→ PROBLEM REQUIREMENTS
All that is wanted is the span of lines from the one with "S101: switch (N7, VCC) -> button (N7, VCC)" to the last line of the data, copied exactly.

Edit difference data
********************

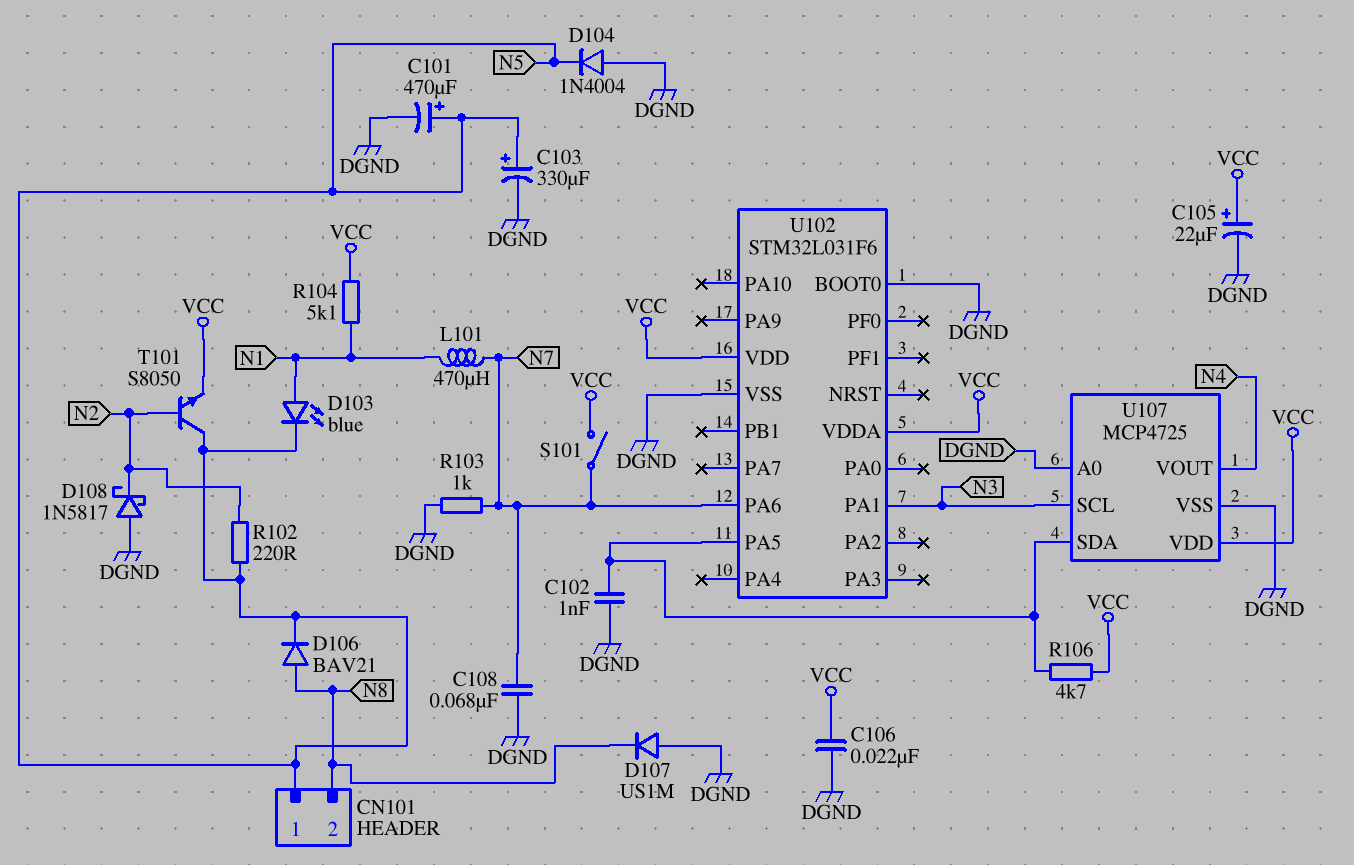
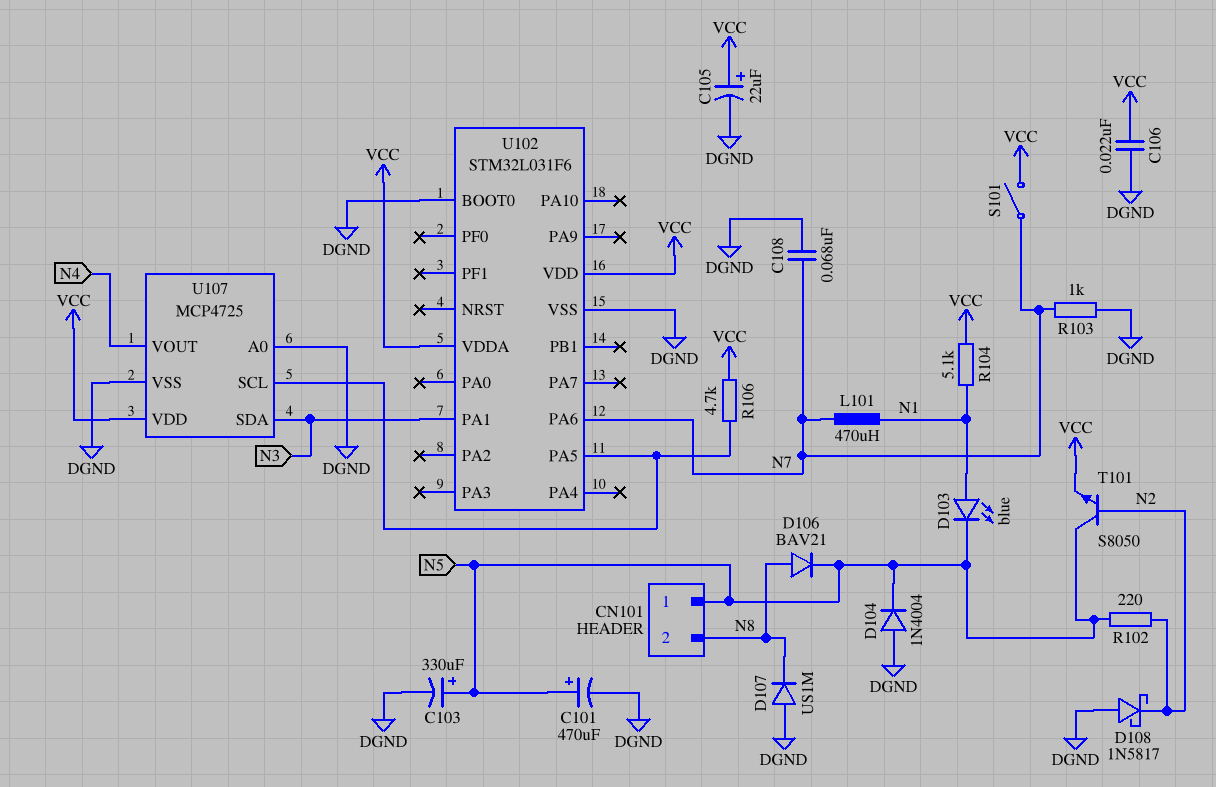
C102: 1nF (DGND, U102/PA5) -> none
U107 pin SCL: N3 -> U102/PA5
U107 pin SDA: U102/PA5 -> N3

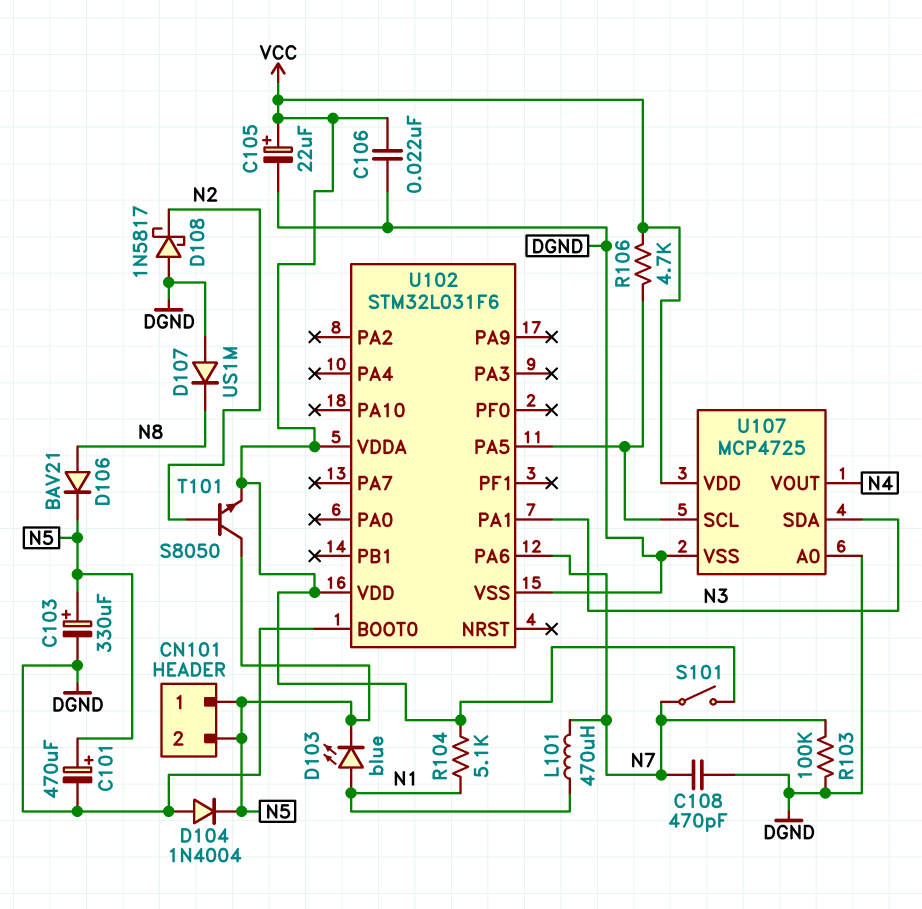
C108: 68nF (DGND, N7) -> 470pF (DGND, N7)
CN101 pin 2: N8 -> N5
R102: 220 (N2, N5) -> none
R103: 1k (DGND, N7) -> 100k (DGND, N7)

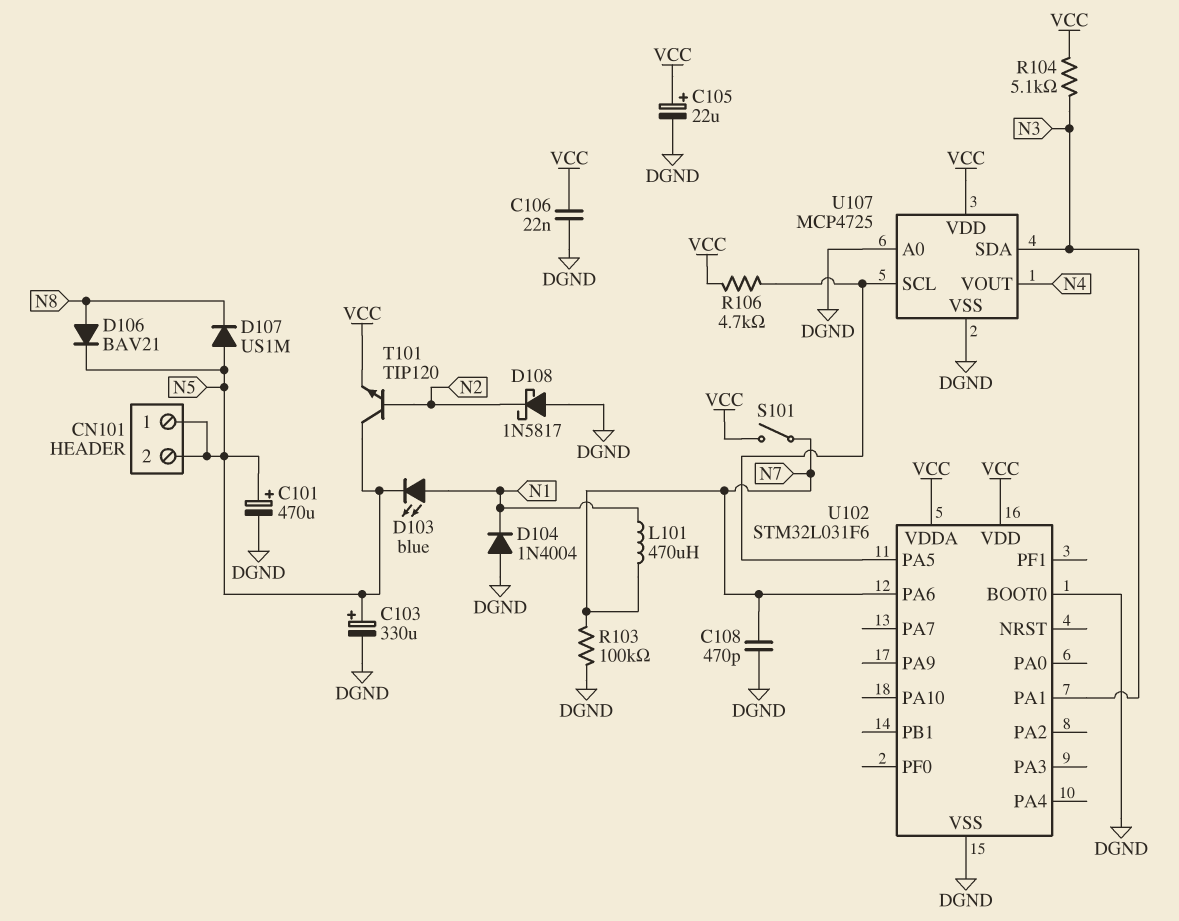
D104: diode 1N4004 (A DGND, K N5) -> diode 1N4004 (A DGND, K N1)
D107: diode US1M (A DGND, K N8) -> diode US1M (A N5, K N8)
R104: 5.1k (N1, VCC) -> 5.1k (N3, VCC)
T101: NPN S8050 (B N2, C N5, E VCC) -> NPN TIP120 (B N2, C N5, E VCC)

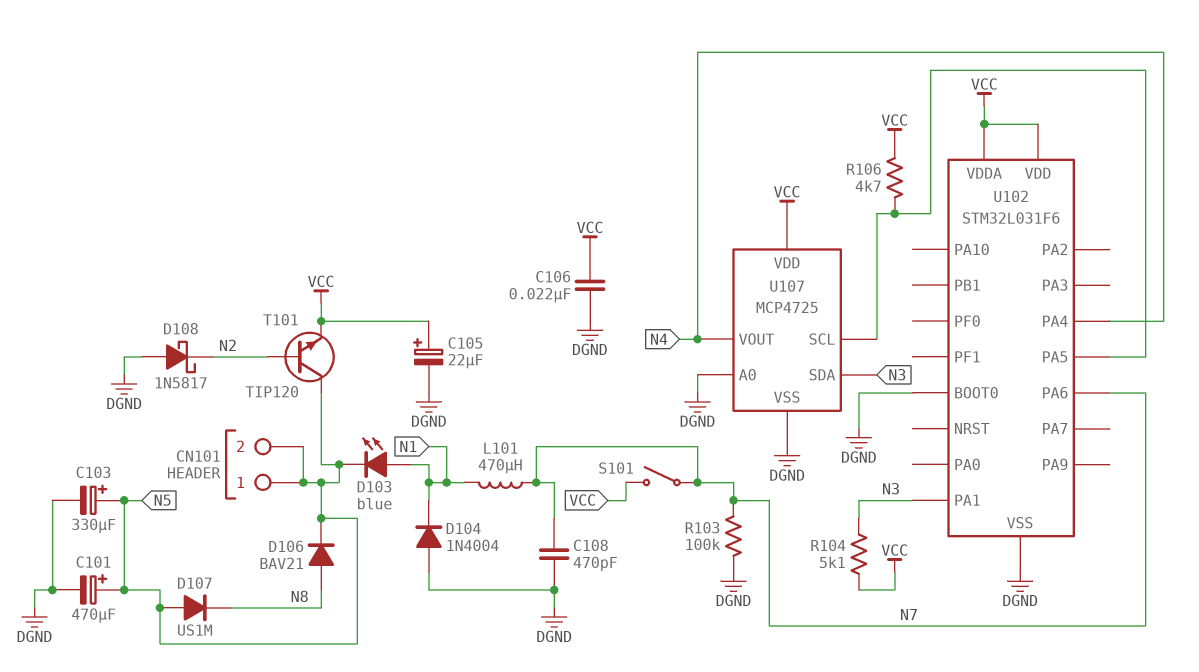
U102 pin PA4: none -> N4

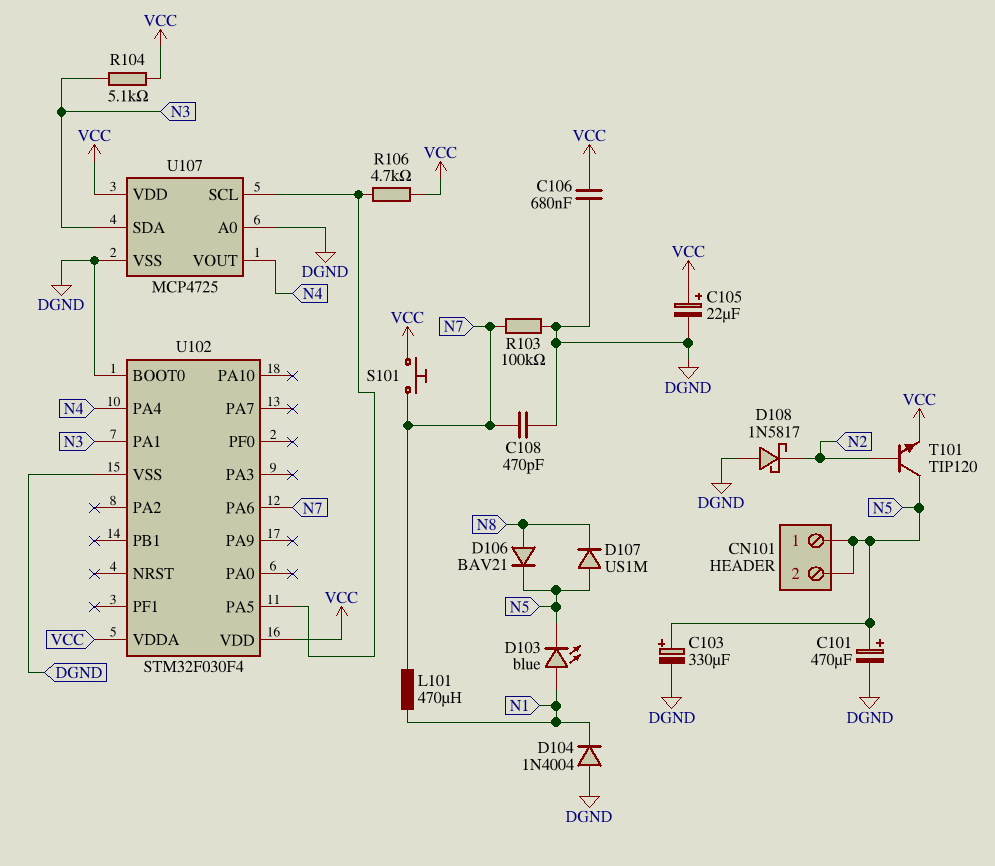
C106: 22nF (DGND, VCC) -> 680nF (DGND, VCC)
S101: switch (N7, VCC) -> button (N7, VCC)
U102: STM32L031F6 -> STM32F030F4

********************

→ RESPONSE TO THIS TASK
S101: switch (N7, VCC) -> button (N7, VCC)
U102: STM32L031F6 -> STM32F030F4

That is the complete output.